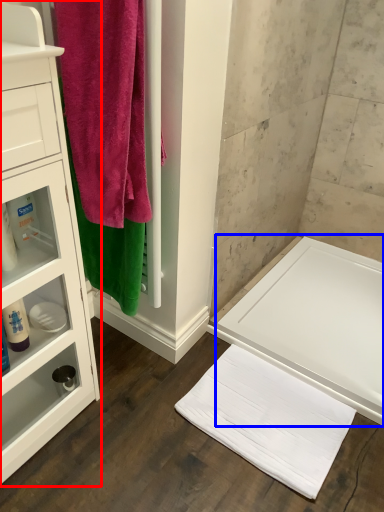
Question: Which point is closer to the camera, bathroom cabinet (highlighted by a red box) or bath (highlighted by a blue box)?

Choices:
 (A) bathroom cabinet
 (B) bath

Answer: (A)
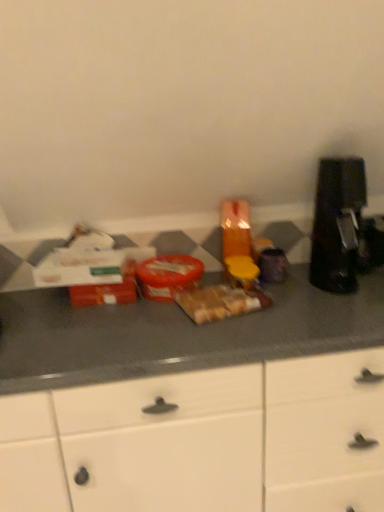
I want to click on free space in front of black plastic coffee machine at right, so click(x=331, y=303).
----------------------------------------
GIVEN EXERCISE:
Rewrite all the records with every instance of "highlighted" replaced by "marked", leaving everything else unchanged and omitting the pictures.

OUTPUT OF THE EXERCISE:
Question: Which point is closer to the camera, bathroom cabinet (marked by a red box) or bath (marked by a blue box)?

Choices:
 (A) bathroom cabinet
 (B) bath

Answer: (A)
I want to click on free space in front of black plastic coffee machine at right, so click(x=331, y=303).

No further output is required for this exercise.